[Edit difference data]
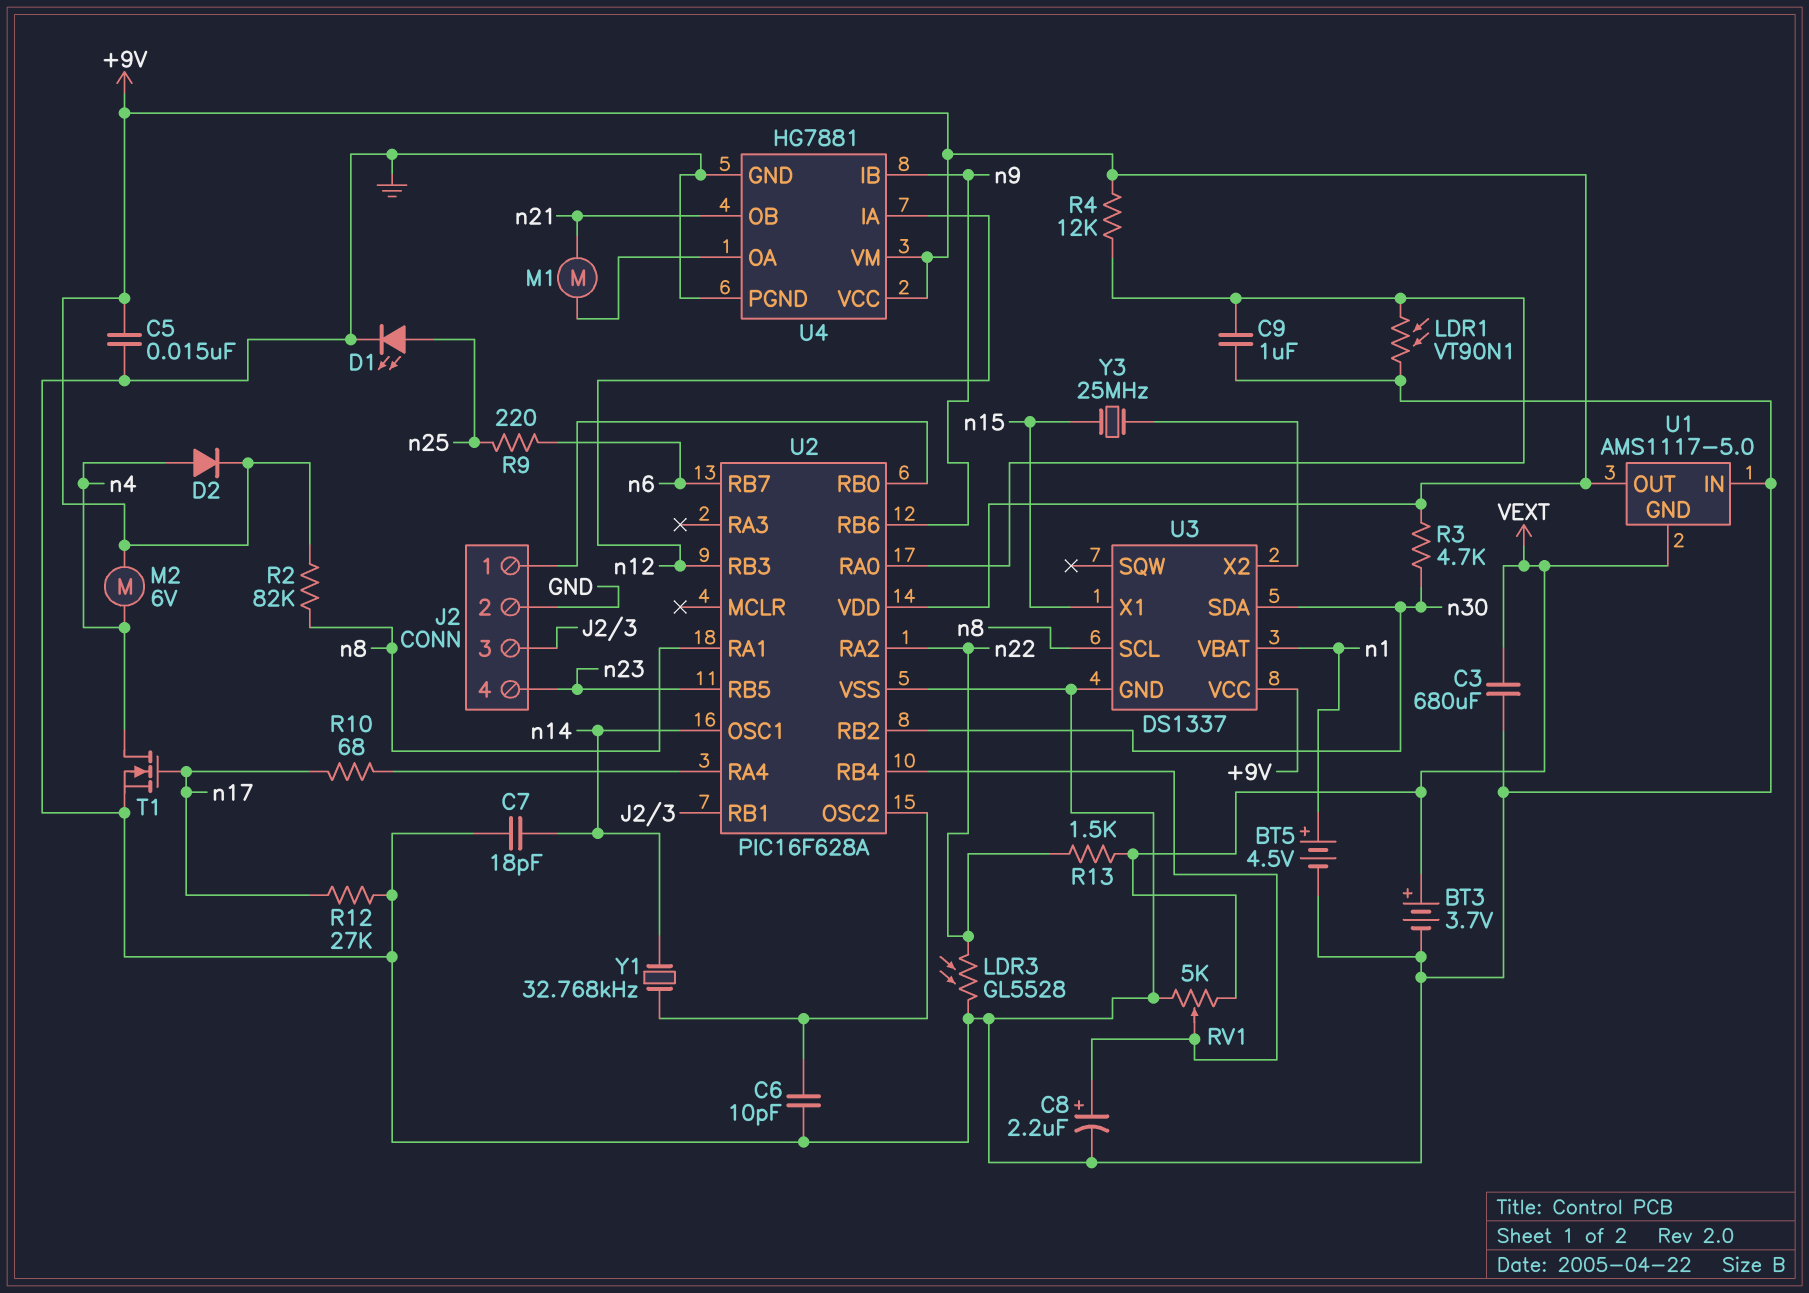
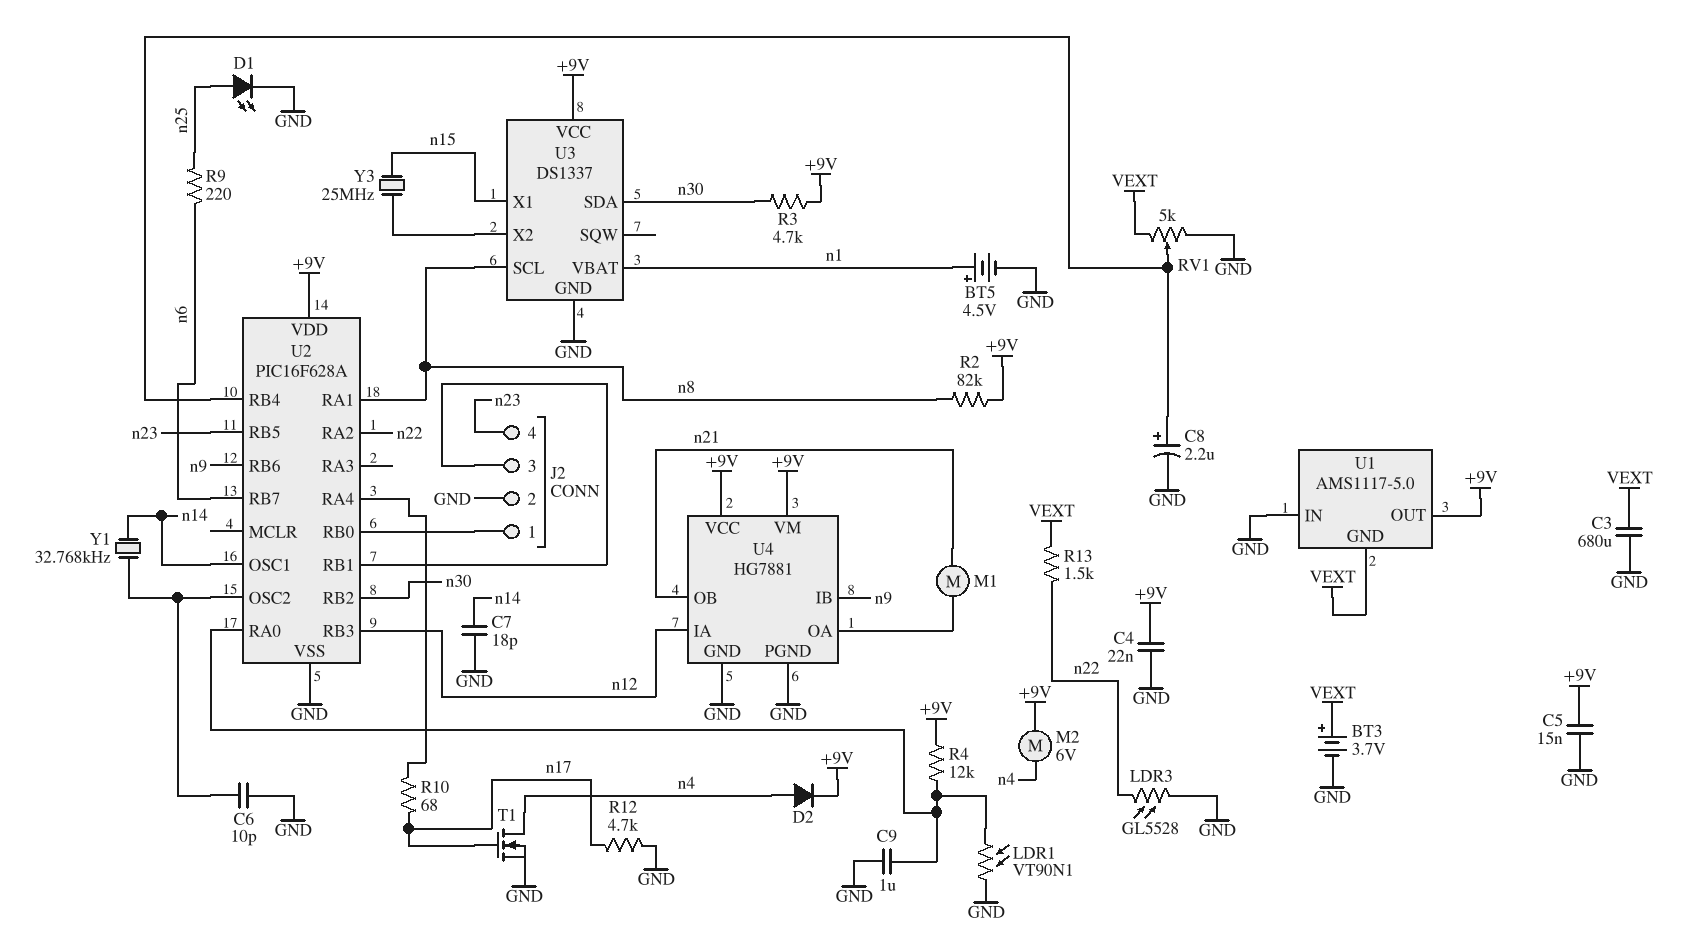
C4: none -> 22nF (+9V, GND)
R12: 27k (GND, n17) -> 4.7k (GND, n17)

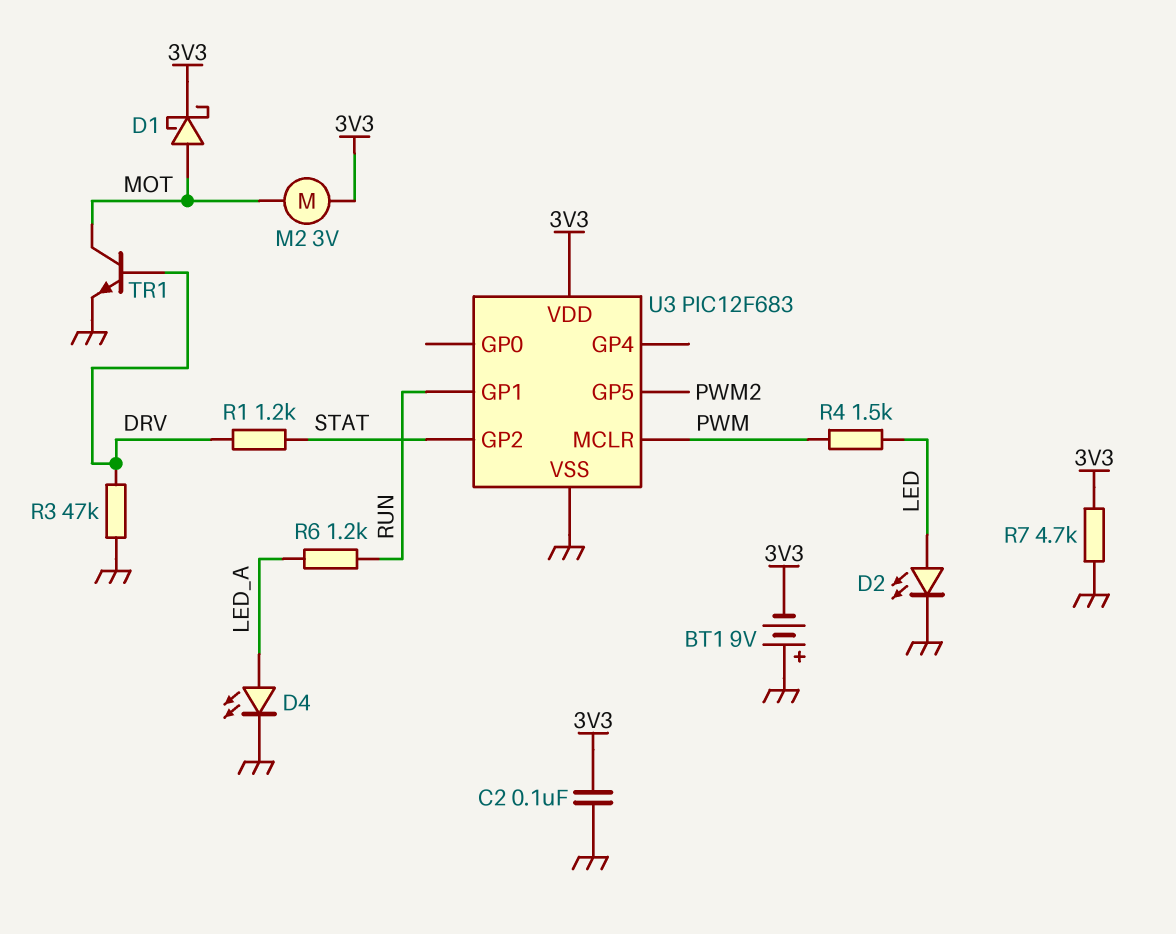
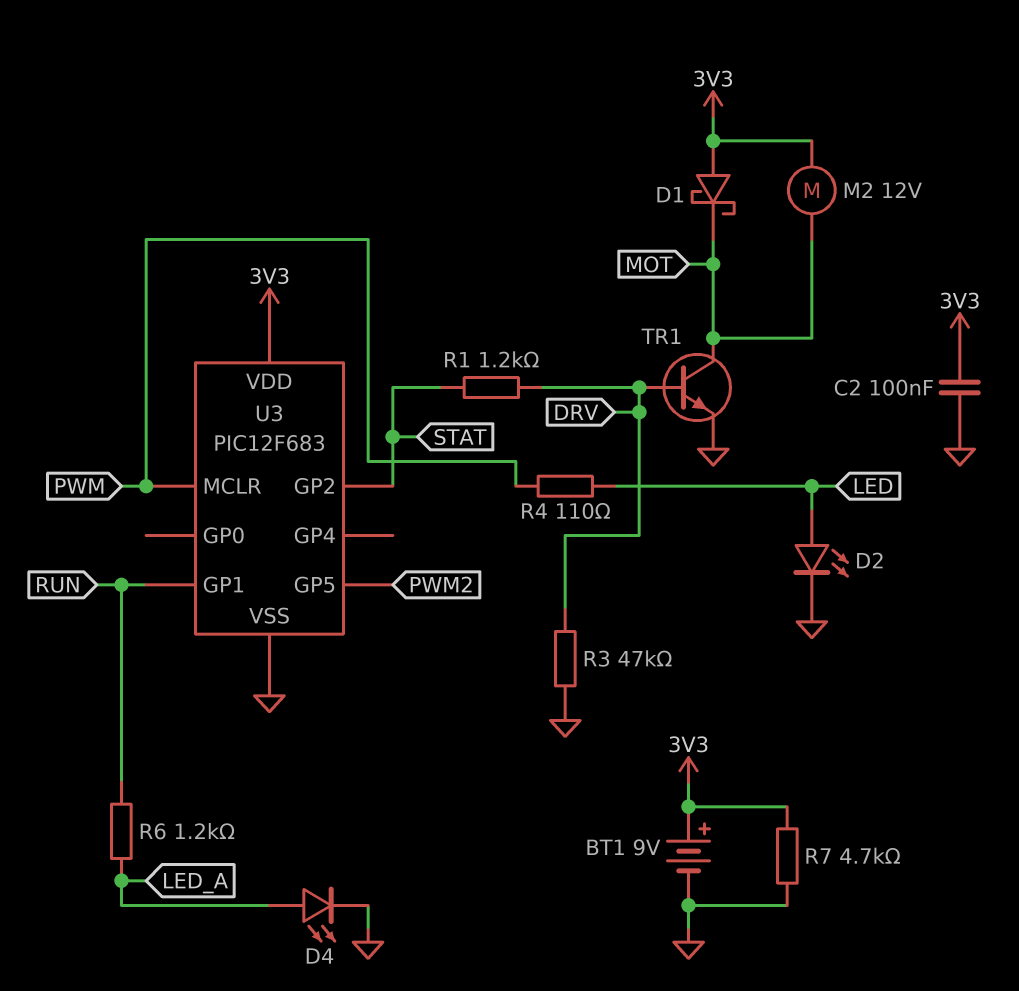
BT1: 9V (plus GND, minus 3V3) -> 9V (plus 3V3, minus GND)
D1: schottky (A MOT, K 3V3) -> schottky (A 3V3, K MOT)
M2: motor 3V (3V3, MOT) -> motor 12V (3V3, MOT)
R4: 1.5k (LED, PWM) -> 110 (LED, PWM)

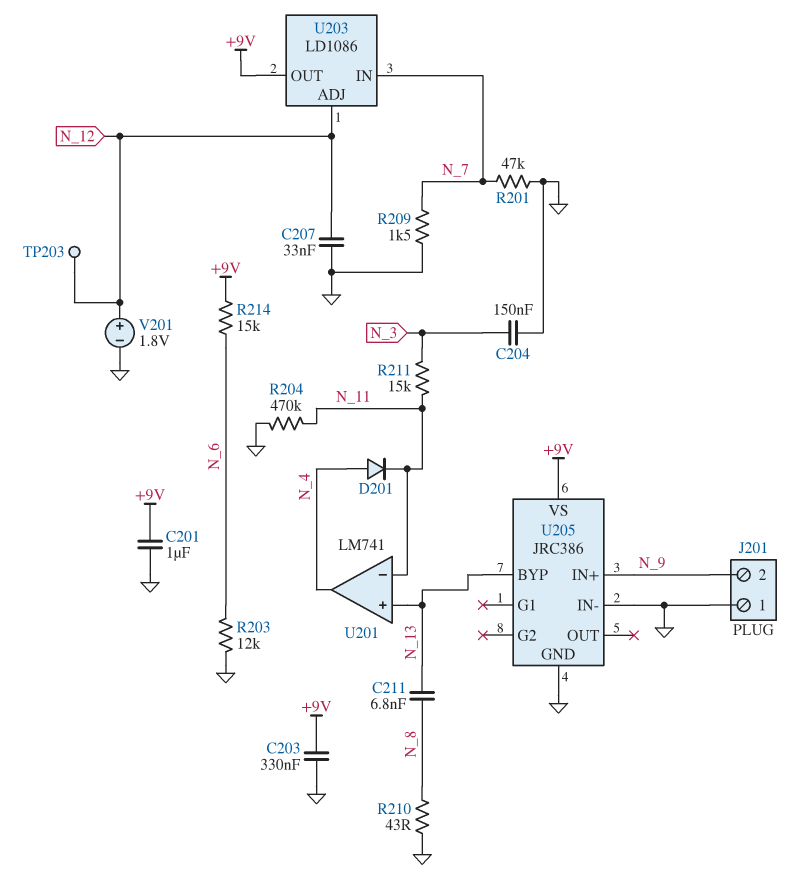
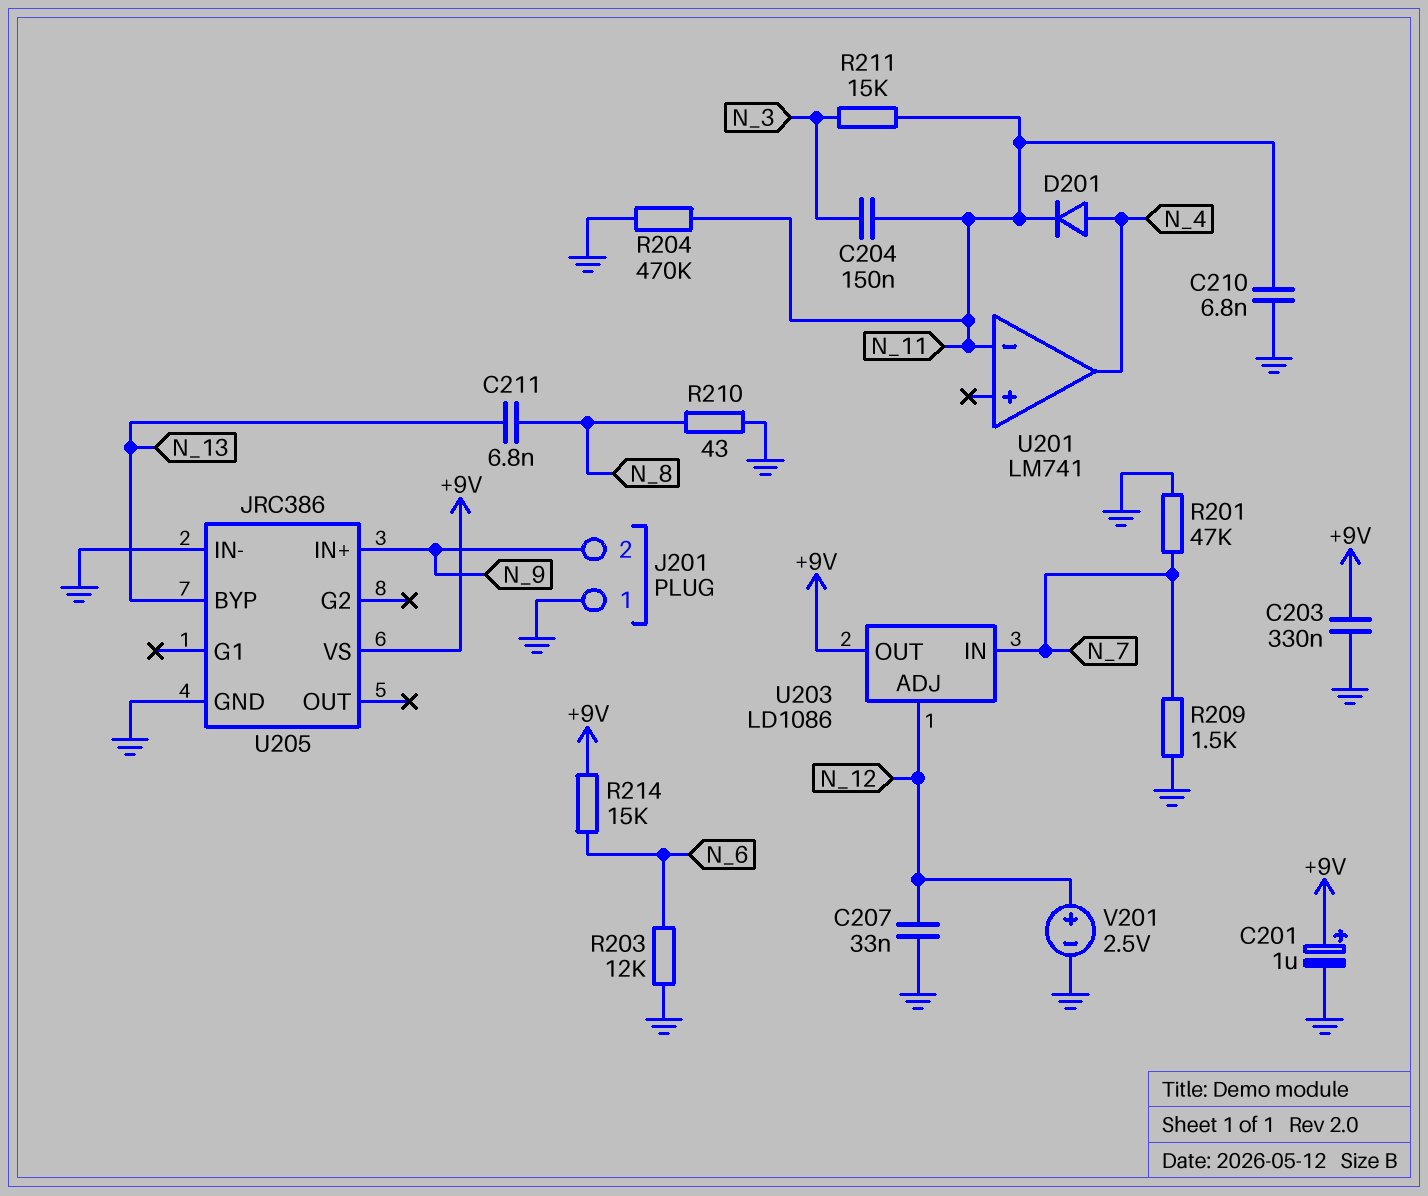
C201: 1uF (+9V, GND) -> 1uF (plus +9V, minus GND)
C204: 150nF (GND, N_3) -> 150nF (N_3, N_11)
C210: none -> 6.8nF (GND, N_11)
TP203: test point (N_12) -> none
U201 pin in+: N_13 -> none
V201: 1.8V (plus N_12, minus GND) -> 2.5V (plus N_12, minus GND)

Task description =
Repeat exactly the lines above, starting at the one that contains "R12: 27k (GND, n17) -> 4.7k (GND, n17)" and stopping at the last line of the entries, and leave out the pictures.

Written answer =
R12: 27k (GND, n17) -> 4.7k (GND, n17)

BT1: 9V (plus GND, minus 3V3) -> 9V (plus 3V3, minus GND)
D1: schottky (A MOT, K 3V3) -> schottky (A 3V3, K MOT)
M2: motor 3V (3V3, MOT) -> motor 12V (3V3, MOT)
R4: 1.5k (LED, PWM) -> 110 (LED, PWM)

C201: 1uF (+9V, GND) -> 1uF (plus +9V, minus GND)
C204: 150nF (GND, N_3) -> 150nF (N_3, N_11)
C210: none -> 6.8nF (GND, N_11)
TP203: test point (N_12) -> none
U201 pin in+: N_13 -> none
V201: 1.8V (plus N_12, minus GND) -> 2.5V (plus N_12, minus GND)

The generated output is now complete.